Pick out each line of the material that contains the string "kern" and copy those lines.

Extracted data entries
_____
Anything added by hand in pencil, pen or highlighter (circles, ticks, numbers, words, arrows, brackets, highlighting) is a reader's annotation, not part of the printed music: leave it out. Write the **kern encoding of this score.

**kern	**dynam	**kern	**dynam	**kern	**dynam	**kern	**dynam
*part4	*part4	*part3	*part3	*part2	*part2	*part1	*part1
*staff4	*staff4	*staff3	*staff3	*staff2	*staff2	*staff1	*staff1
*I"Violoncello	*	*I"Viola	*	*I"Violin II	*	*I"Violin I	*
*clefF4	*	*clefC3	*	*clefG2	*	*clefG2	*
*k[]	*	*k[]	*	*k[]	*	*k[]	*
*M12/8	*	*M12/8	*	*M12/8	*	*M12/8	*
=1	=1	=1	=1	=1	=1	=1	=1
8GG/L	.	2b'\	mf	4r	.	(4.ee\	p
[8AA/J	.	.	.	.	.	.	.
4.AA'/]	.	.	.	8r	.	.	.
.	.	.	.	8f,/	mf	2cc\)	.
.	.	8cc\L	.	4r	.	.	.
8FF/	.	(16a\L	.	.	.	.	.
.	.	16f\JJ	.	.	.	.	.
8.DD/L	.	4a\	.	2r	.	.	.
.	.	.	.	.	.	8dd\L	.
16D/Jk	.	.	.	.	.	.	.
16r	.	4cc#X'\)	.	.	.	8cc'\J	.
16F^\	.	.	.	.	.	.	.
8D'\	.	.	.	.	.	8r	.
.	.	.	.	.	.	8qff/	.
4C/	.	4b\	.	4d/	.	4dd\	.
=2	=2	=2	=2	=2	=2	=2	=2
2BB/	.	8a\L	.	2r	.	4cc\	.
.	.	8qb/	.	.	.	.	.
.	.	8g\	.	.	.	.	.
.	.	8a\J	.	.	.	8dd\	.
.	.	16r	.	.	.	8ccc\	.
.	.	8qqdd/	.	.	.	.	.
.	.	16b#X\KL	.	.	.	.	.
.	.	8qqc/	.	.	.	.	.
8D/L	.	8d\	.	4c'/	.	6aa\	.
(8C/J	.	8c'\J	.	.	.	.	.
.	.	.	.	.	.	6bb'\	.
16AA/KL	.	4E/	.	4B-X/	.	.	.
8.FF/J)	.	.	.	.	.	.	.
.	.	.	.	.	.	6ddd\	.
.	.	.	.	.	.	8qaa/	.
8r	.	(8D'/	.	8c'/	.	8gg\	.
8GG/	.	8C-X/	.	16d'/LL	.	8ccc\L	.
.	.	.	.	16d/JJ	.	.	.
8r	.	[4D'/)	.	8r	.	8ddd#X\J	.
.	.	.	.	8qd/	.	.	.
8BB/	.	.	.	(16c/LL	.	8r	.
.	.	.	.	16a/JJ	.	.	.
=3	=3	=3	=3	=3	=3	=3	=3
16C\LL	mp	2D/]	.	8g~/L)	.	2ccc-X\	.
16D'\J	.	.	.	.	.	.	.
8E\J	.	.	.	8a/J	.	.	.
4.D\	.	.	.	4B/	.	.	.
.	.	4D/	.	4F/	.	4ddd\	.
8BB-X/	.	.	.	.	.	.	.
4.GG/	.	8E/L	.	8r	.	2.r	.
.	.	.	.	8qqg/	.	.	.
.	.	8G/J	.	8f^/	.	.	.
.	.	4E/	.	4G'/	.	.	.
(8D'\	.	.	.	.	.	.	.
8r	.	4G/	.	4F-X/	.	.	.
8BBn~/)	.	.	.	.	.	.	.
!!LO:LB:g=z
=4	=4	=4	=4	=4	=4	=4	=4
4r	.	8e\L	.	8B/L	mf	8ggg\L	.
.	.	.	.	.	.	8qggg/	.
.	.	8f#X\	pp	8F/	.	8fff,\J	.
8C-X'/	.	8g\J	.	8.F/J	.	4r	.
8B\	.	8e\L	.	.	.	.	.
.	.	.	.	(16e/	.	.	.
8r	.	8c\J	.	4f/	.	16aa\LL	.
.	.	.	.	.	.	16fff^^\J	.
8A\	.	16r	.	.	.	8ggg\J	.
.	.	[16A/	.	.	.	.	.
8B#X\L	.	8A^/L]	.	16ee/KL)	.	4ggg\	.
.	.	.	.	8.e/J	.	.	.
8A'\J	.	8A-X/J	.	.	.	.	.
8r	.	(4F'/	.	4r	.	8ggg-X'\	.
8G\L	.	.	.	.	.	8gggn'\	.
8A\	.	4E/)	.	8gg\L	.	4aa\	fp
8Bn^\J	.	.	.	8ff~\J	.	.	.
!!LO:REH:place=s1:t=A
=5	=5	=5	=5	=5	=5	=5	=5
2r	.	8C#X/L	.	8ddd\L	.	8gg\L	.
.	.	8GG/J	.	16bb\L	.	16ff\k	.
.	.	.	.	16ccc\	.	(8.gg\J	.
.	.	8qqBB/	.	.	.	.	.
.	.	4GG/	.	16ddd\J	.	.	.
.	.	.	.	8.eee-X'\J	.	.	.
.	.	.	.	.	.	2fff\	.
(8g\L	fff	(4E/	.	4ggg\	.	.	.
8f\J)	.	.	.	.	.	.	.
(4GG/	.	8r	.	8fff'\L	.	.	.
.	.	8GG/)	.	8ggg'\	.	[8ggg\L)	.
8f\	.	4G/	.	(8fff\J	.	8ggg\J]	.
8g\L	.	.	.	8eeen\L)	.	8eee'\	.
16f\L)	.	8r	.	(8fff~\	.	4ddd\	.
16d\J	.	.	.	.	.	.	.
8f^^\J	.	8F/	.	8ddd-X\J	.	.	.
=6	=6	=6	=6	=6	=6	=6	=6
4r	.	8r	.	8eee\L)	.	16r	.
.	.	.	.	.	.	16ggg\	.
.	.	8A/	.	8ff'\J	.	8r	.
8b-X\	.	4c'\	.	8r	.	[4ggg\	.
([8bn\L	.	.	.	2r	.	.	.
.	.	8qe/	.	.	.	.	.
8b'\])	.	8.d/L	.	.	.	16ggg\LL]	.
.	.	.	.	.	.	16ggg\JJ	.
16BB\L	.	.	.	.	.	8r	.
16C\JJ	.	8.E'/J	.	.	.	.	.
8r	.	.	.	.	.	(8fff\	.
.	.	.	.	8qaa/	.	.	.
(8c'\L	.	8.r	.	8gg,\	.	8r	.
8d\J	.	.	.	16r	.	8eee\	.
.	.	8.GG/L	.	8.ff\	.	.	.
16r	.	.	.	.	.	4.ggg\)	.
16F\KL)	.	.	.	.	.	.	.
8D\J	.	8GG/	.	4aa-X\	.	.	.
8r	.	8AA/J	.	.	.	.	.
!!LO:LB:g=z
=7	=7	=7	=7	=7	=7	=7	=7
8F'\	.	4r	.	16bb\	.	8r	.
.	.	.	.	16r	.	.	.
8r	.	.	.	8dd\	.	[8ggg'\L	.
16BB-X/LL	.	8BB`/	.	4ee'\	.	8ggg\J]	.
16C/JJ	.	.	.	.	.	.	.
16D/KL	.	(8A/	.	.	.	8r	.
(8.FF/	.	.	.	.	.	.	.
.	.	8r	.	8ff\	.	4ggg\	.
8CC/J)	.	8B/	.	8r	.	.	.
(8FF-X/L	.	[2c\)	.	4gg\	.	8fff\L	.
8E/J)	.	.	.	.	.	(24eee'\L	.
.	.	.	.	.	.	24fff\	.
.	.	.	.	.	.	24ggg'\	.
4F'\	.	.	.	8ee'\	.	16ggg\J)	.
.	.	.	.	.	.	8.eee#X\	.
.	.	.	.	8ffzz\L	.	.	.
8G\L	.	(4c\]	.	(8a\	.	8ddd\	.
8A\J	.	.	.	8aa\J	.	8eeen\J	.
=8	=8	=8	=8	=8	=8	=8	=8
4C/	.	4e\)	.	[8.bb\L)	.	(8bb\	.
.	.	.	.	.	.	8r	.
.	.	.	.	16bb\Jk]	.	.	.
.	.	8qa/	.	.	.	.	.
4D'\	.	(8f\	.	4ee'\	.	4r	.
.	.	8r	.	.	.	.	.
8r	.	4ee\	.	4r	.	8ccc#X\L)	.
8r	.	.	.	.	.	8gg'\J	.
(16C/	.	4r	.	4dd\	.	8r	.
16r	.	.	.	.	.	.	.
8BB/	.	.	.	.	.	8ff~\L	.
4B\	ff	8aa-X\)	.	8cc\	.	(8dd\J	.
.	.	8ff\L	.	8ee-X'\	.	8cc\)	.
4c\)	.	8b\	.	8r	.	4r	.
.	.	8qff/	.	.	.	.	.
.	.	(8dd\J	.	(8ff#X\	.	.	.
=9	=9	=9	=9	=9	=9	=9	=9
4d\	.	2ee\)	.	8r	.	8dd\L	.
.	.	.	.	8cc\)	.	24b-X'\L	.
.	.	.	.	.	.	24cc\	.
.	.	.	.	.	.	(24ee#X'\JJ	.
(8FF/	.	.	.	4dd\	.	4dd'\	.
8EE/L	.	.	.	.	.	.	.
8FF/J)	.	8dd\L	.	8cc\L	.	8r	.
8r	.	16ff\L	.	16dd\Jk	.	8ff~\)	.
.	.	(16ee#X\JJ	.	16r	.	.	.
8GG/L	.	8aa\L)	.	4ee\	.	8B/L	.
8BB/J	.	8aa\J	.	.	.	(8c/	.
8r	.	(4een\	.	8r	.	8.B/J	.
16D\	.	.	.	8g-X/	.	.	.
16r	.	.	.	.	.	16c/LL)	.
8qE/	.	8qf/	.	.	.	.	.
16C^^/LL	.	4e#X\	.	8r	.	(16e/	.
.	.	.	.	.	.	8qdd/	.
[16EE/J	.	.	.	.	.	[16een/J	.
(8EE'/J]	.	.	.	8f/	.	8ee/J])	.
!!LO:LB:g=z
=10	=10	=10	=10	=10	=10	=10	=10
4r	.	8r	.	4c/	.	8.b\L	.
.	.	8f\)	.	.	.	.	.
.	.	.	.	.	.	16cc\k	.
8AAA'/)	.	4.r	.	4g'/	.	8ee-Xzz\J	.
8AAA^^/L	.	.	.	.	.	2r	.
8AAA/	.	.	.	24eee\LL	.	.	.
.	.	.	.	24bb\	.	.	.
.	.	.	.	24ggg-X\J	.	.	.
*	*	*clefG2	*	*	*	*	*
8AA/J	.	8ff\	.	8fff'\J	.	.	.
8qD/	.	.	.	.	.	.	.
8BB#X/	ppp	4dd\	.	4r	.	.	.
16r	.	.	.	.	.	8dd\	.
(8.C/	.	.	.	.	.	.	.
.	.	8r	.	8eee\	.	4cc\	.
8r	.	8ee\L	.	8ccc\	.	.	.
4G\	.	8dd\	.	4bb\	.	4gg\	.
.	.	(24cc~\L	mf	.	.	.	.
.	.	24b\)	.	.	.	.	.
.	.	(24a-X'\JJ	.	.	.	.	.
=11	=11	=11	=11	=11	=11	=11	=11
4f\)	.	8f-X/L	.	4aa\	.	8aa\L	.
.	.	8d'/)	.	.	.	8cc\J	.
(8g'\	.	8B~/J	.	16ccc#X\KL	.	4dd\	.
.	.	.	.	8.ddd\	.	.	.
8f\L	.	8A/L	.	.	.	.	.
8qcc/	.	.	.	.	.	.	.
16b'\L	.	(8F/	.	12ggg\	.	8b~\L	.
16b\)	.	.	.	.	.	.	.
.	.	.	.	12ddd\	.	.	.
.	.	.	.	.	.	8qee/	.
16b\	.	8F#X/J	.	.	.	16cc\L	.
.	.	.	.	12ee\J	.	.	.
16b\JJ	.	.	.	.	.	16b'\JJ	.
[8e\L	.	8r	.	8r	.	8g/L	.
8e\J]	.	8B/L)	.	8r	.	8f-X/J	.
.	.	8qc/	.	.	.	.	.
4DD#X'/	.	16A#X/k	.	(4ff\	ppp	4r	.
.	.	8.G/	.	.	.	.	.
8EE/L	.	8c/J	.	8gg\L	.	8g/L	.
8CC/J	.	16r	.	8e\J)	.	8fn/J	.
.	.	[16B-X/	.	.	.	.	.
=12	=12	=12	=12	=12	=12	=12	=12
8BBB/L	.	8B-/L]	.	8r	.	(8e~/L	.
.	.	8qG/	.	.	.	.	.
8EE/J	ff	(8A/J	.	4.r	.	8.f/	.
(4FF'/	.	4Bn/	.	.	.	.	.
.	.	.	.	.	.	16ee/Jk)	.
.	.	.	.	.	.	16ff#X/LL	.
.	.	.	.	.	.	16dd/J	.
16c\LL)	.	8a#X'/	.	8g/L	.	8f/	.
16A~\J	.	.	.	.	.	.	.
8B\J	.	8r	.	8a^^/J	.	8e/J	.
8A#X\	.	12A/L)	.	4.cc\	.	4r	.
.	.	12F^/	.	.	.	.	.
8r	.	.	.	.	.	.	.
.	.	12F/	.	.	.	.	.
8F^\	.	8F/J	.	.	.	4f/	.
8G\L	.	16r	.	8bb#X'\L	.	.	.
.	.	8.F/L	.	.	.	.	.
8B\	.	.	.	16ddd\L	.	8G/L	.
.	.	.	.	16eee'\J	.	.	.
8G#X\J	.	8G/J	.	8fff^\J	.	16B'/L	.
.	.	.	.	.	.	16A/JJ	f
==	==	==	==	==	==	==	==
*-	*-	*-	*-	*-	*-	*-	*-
_____
Problem solution:
Anything added by hand in pencil, pen or highlighter (circles, ticks, numbers, words, arrows, brackets, highlighting) is a reader's annotation, not part of the printed music: leave it out. Write the **kern encoding of this score.
**kern	**dynam	**kern	**dynam	**kern	**dynam	**kern	**dynam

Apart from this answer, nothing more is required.